(Object change descriptions)
_ _ _ _

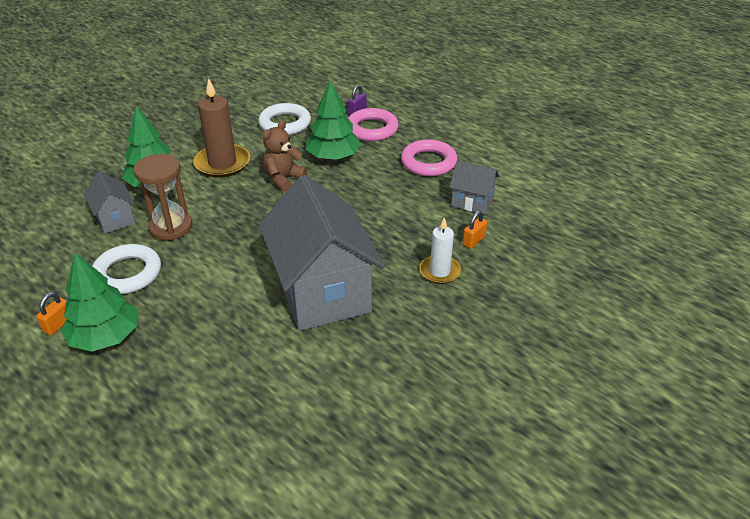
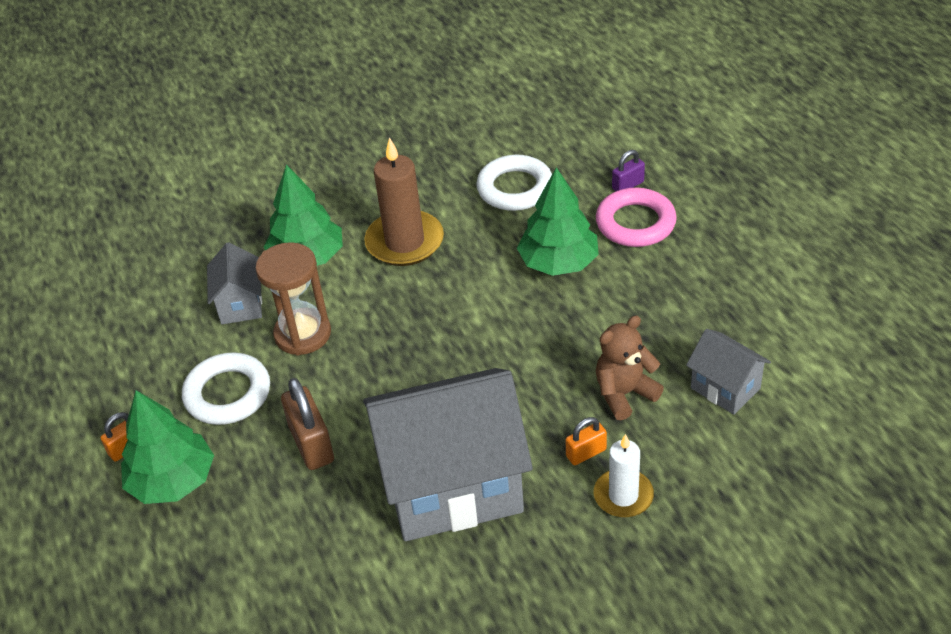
camera: 25 degrees right, 5 degrees up
(207, 290) = (312, 444): none -> brown padlock
(283, 179) = (475, 287): brown teddy bear -> brown teddy bear (624, 394)
(322, 292) = (452, 486): grey house -> grey house turned 75 degrees clockwise
(428, 162) = (693, 302): pink ring -> none
(473, 241) = (695, 456): orange padlock -> orange padlock (586, 453)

_ _ _ _

■ The problem
The required output is the exact run of lines from the one with "(428, 162) = (693, 302): pink ring -> none" through the final line of the entries.

■ Response to this task
(428, 162) = (693, 302): pink ring -> none
(473, 241) = (695, 456): orange padlock -> orange padlock (586, 453)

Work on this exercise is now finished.